- Extracted entries
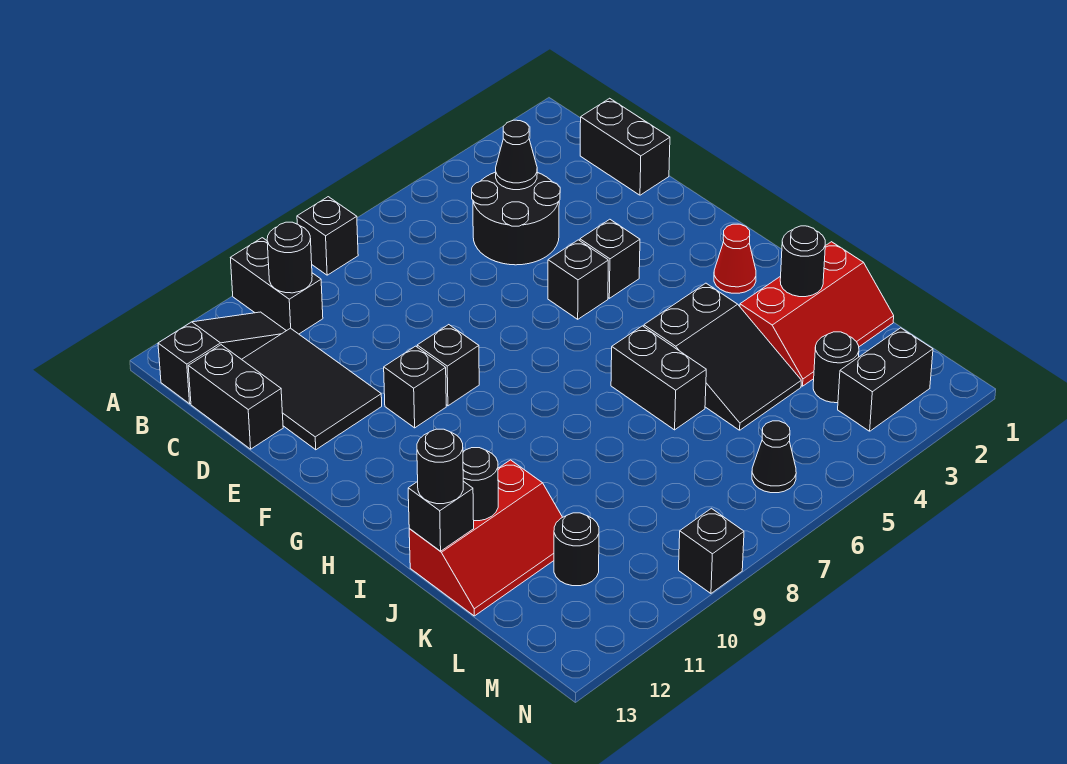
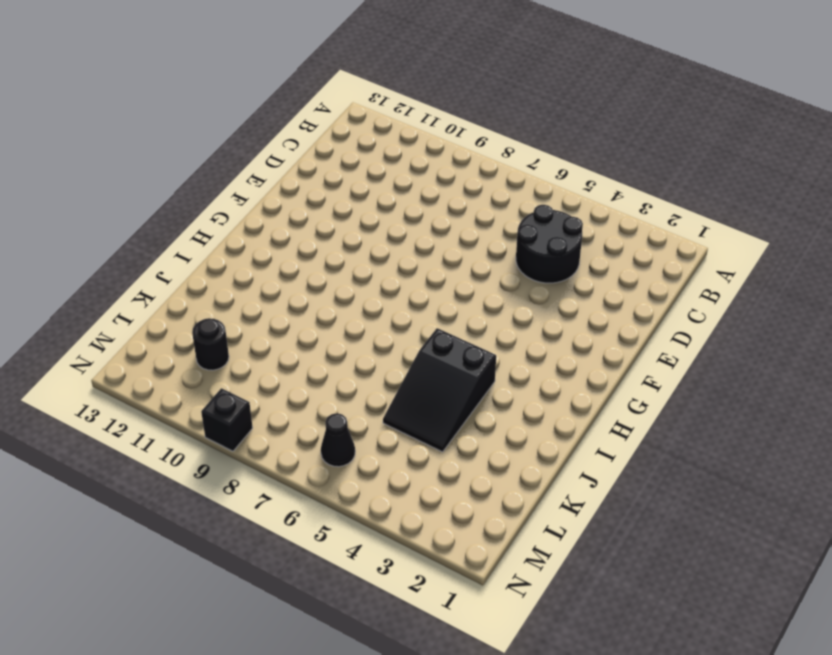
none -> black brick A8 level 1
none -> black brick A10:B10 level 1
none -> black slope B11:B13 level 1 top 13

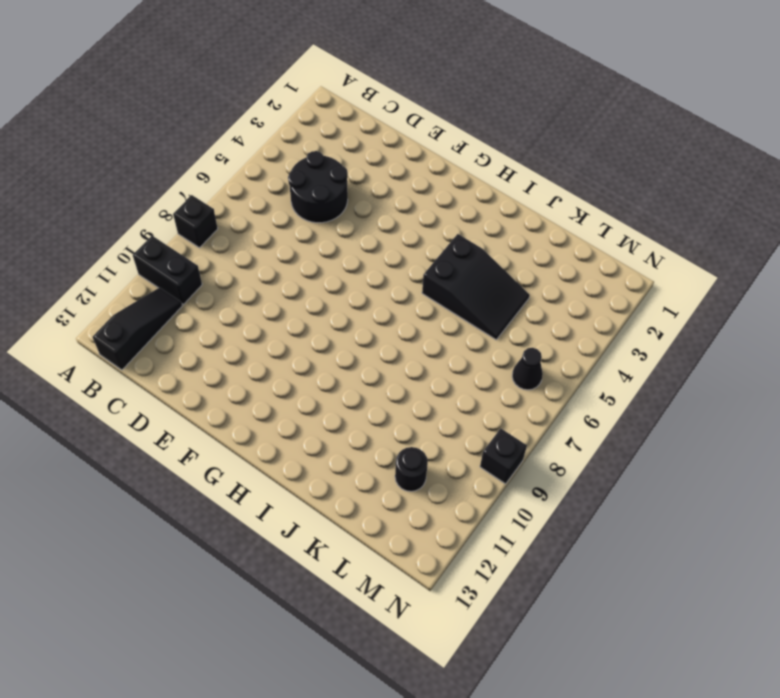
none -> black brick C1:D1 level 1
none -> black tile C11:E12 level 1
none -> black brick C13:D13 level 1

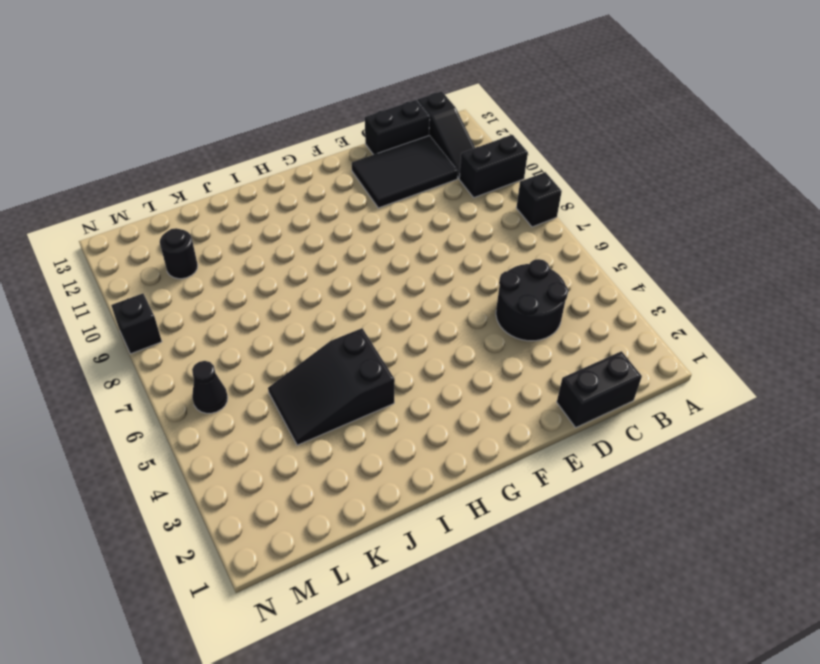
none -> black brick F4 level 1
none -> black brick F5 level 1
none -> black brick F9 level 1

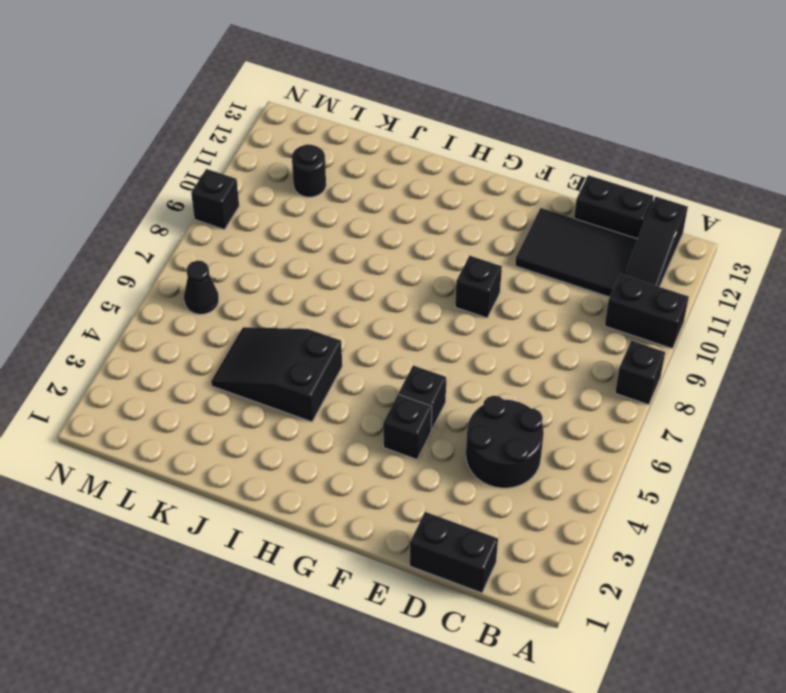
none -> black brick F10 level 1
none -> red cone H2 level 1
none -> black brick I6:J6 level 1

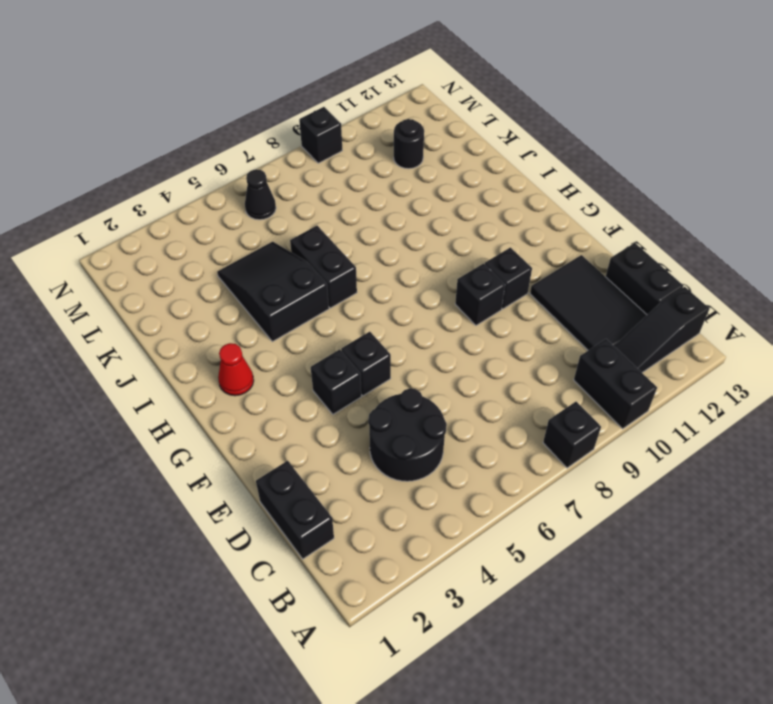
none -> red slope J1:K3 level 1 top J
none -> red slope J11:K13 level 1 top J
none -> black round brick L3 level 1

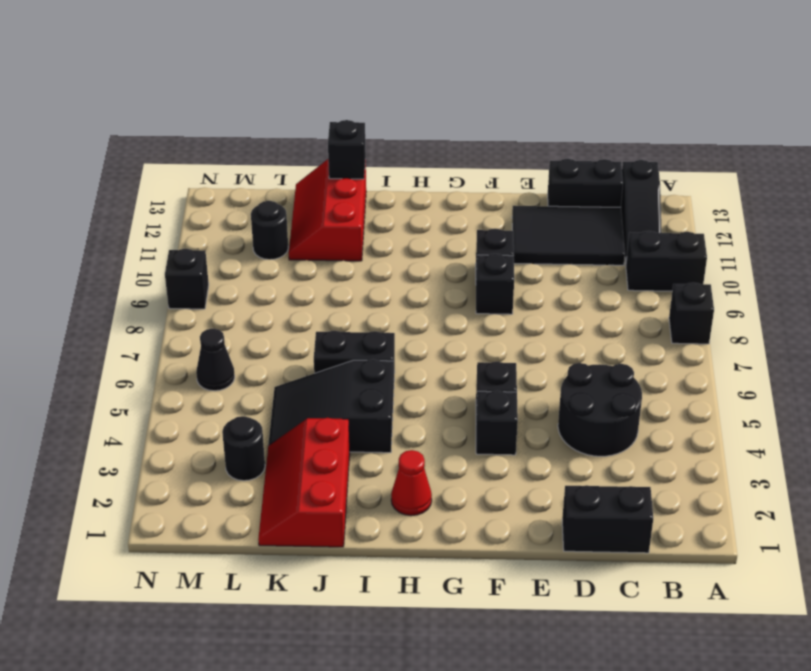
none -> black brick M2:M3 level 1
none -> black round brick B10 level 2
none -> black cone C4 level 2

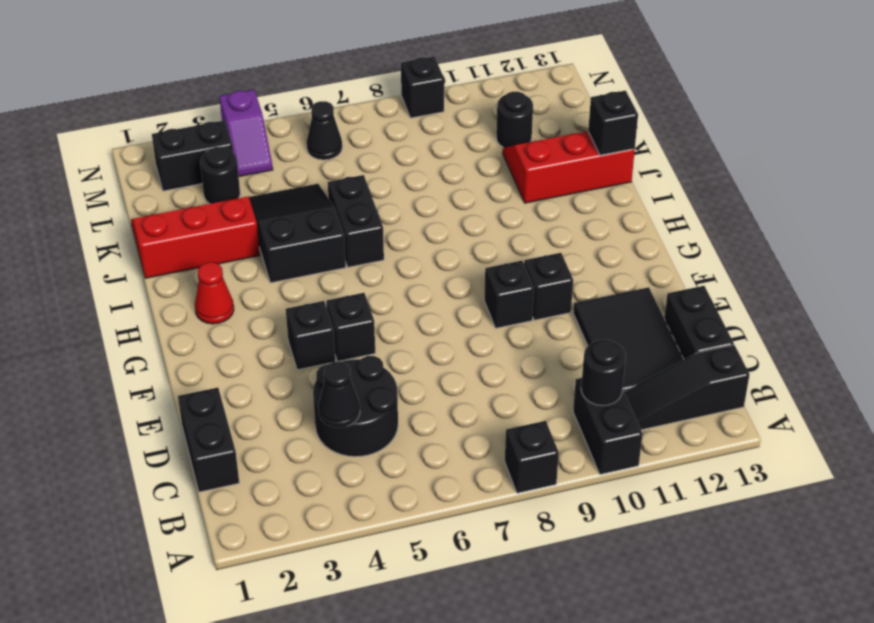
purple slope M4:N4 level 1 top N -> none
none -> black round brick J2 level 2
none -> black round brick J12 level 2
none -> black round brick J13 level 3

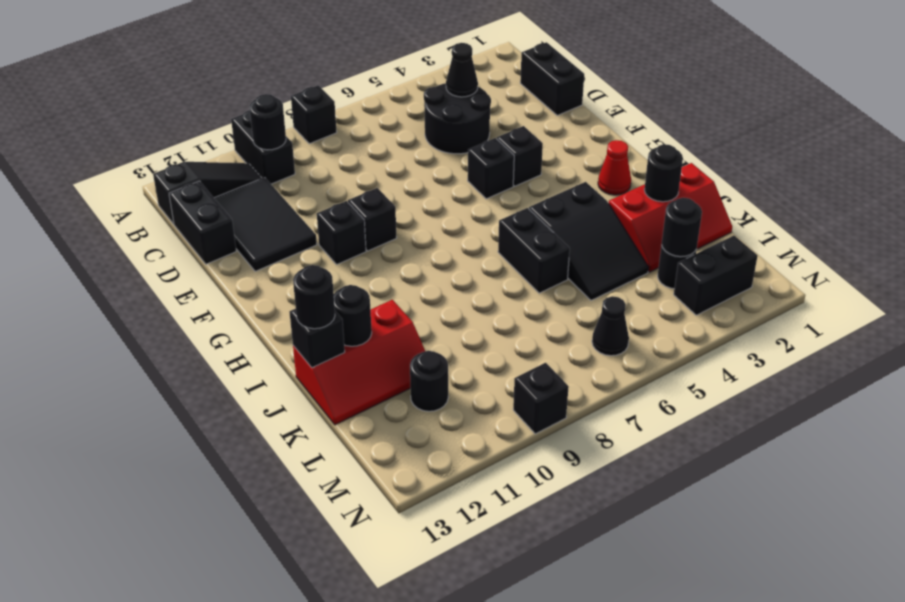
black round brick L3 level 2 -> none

- Task
Set down every line above exactly, pictures excluded.

- Answer space
none -> black brick A8 level 1
none -> black brick A10:B10 level 1
none -> black slope B11:B13 level 1 top 13

none -> black brick C1:D1 level 1
none -> black tile C11:E12 level 1
none -> black brick C13:D13 level 1

none -> black brick F4 level 1
none -> black brick F5 level 1
none -> black brick F9 level 1

none -> black brick F10 level 1
none -> red cone H2 level 1
none -> black brick I6:J6 level 1

none -> red slope J1:K3 level 1 top J
none -> red slope J11:K13 level 1 top J
none -> black round brick L3 level 1

none -> black brick M2:M3 level 1
none -> black round brick B10 level 2
none -> black cone C4 level 2

purple slope M4:N4 level 1 top N -> none
none -> black round brick J2 level 2
none -> black round brick J12 level 2
none -> black round brick J13 level 3

black round brick L3 level 2 -> none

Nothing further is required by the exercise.